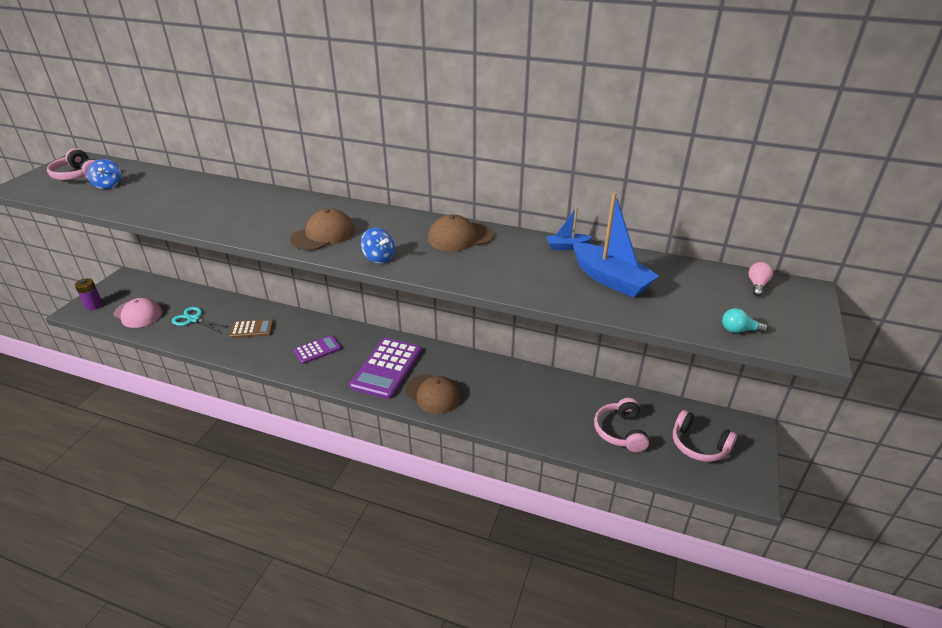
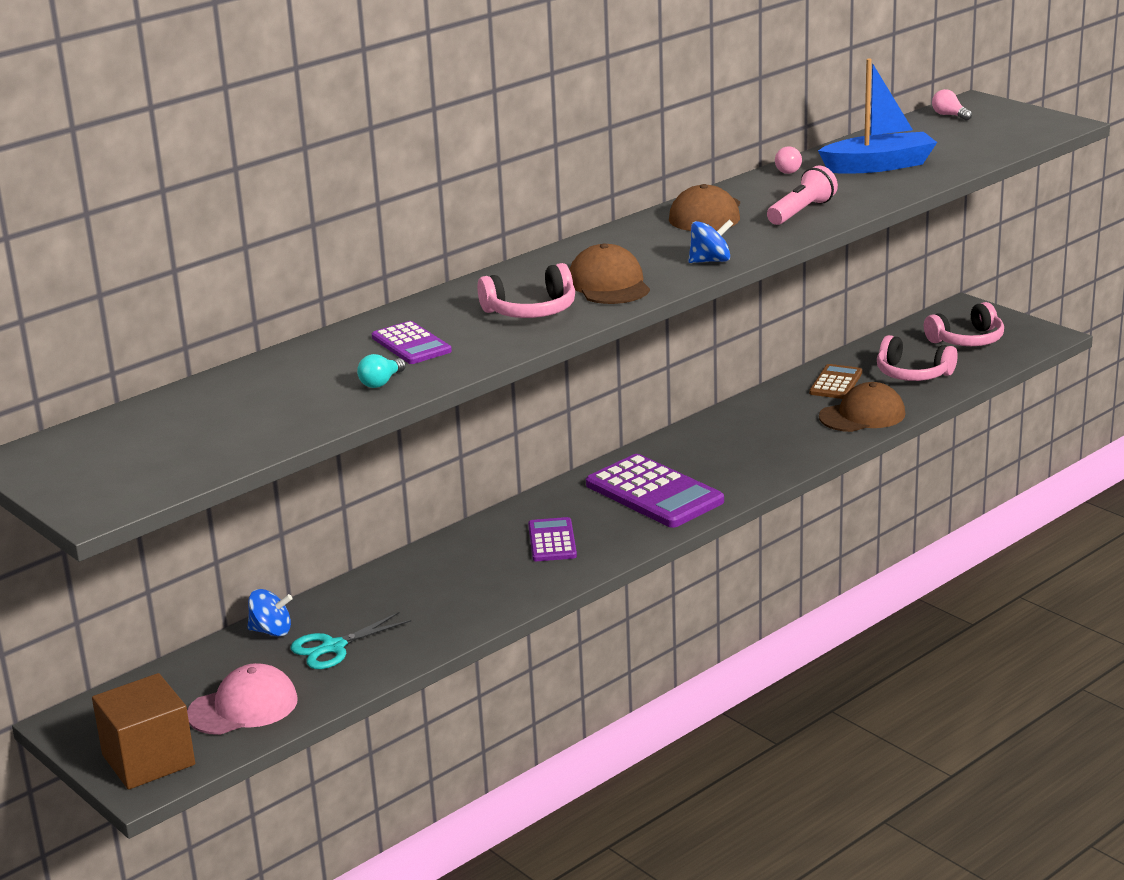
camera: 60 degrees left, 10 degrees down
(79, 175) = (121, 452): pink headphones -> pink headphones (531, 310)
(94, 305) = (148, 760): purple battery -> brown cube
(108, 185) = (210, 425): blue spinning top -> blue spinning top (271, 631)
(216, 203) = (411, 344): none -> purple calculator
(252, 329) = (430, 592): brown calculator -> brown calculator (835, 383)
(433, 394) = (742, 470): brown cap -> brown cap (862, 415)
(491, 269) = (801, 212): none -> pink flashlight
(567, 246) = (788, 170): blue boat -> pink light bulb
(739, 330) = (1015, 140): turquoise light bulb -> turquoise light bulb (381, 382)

------------------------------

- **How to complete this task**
All of the data must be set down exactly, with no pictures included.

- **Task response**
camera: 60 degrees left, 10 degrees down
(79, 175) = (121, 452): pink headphones -> pink headphones (531, 310)
(94, 305) = (148, 760): purple battery -> brown cube
(108, 185) = (210, 425): blue spinning top -> blue spinning top (271, 631)
(216, 203) = (411, 344): none -> purple calculator
(252, 329) = (430, 592): brown calculator -> brown calculator (835, 383)
(433, 394) = (742, 470): brown cap -> brown cap (862, 415)
(491, 269) = (801, 212): none -> pink flashlight
(567, 246) = (788, 170): blue boat -> pink light bulb
(739, 330) = (1015, 140): turquoise light bulb -> turquoise light bulb (381, 382)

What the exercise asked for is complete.